%%
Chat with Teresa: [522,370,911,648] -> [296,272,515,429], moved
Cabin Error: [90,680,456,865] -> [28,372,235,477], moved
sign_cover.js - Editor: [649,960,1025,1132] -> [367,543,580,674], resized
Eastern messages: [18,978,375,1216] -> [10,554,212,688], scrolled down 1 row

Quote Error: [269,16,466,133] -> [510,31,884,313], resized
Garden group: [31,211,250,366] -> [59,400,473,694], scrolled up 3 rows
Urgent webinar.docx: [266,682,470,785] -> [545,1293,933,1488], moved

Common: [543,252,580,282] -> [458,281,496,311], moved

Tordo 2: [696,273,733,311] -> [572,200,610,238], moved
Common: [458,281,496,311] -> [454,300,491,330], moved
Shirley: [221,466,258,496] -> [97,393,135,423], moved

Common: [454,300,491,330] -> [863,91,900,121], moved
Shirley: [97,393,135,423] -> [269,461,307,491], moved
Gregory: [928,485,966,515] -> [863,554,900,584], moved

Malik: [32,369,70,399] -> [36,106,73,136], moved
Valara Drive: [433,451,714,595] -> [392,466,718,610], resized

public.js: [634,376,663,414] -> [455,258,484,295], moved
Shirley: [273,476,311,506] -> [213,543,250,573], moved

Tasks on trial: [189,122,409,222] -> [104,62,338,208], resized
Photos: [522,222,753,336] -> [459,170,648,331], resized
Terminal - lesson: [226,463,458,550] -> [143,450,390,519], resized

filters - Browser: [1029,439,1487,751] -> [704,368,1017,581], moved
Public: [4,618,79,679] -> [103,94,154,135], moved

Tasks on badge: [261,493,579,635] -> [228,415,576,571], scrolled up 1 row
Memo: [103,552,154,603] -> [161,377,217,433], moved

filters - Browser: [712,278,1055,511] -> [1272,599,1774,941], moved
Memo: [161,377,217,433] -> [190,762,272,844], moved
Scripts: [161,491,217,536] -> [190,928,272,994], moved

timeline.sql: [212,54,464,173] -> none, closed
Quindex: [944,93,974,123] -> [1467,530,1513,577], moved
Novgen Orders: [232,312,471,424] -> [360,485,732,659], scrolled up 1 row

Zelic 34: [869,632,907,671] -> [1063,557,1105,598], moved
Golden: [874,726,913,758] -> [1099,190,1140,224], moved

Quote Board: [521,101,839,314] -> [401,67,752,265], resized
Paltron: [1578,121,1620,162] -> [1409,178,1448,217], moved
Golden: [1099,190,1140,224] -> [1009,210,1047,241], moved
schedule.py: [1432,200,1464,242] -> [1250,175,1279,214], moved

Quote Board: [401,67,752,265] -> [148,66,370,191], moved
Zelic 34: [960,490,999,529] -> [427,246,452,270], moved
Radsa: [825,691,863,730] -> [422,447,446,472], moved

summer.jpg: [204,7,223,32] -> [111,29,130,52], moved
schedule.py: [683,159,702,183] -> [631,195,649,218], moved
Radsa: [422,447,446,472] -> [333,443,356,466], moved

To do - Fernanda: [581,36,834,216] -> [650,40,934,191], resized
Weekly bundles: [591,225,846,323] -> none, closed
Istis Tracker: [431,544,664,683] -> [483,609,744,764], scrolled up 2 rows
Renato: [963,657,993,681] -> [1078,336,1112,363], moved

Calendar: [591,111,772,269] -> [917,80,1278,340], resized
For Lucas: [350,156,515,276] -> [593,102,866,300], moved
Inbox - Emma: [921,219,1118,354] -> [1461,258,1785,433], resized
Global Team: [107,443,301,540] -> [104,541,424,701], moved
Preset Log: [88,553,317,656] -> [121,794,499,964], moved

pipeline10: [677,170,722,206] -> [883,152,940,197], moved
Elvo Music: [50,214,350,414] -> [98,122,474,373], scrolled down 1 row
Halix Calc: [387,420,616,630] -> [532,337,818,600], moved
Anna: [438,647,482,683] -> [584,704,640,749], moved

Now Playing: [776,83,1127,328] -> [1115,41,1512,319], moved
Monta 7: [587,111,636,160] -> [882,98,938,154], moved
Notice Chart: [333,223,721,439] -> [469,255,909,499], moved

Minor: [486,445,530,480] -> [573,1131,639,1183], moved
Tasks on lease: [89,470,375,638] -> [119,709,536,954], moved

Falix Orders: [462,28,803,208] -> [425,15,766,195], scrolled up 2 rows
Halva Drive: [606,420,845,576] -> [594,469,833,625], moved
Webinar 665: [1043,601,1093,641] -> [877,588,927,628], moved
%%
**Task**
The answer must consist of every line from the listing above that includes the word "Orders".

**Response**
Novgen Orders: [232,312,471,424] -> [360,485,732,659], scrolled up 1 row
Falix Orders: [462,28,803,208] -> [425,15,766,195], scrolled up 2 rows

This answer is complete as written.